Given data -
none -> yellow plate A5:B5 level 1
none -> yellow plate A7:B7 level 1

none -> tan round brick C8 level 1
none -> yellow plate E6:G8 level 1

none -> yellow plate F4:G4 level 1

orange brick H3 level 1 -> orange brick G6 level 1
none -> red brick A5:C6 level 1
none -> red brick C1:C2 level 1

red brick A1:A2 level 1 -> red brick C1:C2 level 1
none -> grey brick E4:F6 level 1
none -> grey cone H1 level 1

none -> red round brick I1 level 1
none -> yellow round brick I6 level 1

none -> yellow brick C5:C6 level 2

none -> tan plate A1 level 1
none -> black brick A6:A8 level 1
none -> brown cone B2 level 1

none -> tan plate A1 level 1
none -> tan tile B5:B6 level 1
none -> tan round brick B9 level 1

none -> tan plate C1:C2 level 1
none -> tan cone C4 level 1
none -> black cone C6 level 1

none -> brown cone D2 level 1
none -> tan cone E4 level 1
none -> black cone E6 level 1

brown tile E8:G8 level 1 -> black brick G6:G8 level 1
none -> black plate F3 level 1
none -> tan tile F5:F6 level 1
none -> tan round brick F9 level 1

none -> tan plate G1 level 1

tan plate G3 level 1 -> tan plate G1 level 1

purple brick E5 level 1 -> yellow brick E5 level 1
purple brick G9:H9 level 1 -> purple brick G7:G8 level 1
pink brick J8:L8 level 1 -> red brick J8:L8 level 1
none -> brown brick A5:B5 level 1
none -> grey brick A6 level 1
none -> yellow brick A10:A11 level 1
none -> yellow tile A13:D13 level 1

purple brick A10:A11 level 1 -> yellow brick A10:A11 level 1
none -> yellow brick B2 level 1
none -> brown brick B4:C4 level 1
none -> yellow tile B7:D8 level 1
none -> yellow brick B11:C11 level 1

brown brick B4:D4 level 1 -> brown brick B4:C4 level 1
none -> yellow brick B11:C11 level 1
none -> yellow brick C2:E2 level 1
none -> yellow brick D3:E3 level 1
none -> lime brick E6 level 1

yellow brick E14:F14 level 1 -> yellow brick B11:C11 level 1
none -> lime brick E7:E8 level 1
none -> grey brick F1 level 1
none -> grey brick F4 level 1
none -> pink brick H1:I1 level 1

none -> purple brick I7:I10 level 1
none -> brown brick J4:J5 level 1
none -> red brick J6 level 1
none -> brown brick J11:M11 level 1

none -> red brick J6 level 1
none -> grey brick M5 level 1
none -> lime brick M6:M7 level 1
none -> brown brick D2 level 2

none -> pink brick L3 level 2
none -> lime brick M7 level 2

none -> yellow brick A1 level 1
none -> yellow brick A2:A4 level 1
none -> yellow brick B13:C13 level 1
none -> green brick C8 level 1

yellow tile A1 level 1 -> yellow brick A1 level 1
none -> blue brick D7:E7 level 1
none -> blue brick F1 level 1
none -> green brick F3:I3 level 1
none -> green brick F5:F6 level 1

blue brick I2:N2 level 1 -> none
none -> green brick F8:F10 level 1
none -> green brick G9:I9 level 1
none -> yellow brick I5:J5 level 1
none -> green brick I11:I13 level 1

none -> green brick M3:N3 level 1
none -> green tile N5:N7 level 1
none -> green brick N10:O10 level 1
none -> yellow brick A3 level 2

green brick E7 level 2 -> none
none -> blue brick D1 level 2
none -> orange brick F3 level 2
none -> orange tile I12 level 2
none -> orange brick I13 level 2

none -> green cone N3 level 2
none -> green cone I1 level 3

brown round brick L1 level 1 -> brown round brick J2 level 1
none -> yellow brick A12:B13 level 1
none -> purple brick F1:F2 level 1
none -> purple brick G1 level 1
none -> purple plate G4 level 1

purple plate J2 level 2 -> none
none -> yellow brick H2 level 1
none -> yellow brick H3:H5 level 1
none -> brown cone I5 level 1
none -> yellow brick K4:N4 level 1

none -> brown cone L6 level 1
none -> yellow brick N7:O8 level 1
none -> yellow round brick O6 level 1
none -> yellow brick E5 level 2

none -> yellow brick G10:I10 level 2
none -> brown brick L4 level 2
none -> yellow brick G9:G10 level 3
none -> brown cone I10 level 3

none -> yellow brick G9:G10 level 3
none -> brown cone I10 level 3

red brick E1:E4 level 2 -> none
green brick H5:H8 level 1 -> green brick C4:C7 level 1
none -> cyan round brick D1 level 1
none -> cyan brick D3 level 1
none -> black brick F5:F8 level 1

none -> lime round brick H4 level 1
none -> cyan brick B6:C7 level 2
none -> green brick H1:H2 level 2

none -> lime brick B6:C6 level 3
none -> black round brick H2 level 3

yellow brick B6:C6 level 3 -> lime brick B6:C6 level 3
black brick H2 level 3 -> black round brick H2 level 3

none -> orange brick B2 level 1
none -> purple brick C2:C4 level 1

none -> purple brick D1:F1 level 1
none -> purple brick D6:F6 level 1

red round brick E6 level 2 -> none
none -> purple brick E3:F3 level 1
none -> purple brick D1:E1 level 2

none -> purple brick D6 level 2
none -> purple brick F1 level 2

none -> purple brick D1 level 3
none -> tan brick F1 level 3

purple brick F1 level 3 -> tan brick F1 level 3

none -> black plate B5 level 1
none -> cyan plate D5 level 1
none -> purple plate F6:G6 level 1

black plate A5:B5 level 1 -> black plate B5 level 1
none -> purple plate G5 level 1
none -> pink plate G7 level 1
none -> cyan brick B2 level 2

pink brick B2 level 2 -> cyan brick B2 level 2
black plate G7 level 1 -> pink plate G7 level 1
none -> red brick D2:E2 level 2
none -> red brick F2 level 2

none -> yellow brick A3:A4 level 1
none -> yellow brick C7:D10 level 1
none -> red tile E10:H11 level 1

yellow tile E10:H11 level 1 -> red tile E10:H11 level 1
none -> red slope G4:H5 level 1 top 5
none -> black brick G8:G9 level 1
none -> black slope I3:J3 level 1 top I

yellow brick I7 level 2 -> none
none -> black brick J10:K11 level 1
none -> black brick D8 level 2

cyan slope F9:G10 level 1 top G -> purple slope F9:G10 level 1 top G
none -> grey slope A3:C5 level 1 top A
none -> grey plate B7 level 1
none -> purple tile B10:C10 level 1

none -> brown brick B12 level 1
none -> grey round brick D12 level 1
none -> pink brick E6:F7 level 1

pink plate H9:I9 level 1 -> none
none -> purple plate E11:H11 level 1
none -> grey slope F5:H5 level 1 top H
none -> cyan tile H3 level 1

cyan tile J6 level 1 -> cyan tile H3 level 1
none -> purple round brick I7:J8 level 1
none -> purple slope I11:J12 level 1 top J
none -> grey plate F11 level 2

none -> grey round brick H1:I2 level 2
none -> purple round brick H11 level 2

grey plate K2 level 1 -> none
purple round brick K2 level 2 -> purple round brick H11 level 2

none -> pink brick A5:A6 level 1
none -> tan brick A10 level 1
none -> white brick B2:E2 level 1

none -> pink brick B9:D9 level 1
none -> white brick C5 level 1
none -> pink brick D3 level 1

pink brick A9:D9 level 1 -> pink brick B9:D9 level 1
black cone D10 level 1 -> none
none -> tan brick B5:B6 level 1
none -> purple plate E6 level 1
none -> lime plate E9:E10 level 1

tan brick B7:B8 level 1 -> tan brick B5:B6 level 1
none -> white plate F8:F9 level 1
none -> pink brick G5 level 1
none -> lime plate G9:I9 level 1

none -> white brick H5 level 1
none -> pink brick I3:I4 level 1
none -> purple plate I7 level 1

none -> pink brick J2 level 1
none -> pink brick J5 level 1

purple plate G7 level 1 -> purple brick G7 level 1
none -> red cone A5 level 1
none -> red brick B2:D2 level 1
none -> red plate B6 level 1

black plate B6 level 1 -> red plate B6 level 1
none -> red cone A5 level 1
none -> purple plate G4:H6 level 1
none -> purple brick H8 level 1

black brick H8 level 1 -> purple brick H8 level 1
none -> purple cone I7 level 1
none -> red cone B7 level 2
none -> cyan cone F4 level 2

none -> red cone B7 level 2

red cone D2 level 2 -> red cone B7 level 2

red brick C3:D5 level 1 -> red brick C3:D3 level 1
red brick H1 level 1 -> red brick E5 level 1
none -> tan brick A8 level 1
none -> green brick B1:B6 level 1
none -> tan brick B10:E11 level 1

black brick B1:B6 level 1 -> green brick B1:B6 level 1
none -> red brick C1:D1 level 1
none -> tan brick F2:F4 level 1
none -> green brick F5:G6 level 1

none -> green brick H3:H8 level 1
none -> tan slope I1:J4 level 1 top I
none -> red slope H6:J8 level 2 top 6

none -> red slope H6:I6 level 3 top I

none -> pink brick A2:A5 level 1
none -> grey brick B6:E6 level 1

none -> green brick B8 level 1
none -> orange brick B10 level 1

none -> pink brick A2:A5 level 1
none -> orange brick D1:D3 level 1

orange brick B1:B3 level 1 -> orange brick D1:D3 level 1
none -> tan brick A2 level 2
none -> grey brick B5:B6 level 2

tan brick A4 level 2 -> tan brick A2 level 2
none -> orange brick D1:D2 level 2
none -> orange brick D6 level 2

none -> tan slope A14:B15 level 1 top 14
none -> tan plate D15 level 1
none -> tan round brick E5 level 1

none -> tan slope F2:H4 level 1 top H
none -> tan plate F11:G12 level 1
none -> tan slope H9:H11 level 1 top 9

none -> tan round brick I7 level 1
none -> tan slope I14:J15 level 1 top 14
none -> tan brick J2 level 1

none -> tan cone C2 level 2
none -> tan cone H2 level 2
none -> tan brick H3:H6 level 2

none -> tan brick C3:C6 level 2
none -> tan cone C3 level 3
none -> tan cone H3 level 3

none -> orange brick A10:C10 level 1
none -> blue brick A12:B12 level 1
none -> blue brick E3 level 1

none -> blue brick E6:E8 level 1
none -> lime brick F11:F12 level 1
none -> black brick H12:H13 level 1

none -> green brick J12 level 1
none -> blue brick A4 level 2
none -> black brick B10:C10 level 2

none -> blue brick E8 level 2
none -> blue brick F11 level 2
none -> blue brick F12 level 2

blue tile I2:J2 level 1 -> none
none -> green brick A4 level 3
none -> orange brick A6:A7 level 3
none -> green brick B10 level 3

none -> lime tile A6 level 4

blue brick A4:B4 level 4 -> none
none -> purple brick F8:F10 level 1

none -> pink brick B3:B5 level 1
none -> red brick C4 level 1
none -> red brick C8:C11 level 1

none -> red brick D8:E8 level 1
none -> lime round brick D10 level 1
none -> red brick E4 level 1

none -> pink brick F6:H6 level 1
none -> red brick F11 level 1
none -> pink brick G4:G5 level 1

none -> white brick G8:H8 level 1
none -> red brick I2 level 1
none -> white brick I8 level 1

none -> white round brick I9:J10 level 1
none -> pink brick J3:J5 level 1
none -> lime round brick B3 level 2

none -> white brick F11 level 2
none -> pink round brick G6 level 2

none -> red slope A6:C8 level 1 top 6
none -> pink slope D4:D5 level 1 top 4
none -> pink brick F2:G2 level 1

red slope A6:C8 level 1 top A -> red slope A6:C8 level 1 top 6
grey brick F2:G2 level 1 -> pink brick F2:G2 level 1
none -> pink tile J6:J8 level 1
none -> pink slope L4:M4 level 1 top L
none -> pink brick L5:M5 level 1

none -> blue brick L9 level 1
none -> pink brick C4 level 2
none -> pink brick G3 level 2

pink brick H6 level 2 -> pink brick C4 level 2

What is being asked - Above are the records; copy exactly the lines from the one with "none -> lime tile A6 level 4" through the final line.

Task response -
none -> lime tile A6 level 4

blue brick A4:B4 level 4 -> none
none -> purple brick F8:F10 level 1

none -> pink brick B3:B5 level 1
none -> red brick C4 level 1
none -> red brick C8:C11 level 1

none -> red brick D8:E8 level 1
none -> lime round brick D10 level 1
none -> red brick E4 level 1

none -> pink brick F6:H6 level 1
none -> red brick F11 level 1
none -> pink brick G4:G5 level 1

none -> white brick G8:H8 level 1
none -> red brick I2 level 1
none -> white brick I8 level 1

none -> white round brick I9:J10 level 1
none -> pink brick J3:J5 level 1
none -> lime round brick B3 level 2

none -> white brick F11 level 2
none -> pink round brick G6 level 2

none -> red slope A6:C8 level 1 top 6
none -> pink slope D4:D5 level 1 top 4
none -> pink brick F2:G2 level 1

red slope A6:C8 level 1 top A -> red slope A6:C8 level 1 top 6
grey brick F2:G2 level 1 -> pink brick F2:G2 level 1
none -> pink tile J6:J8 level 1
none -> pink slope L4:M4 level 1 top L
none -> pink brick L5:M5 level 1

none -> blue brick L9 level 1
none -> pink brick C4 level 2
none -> pink brick G3 level 2

pink brick H6 level 2 -> pink brick C4 level 2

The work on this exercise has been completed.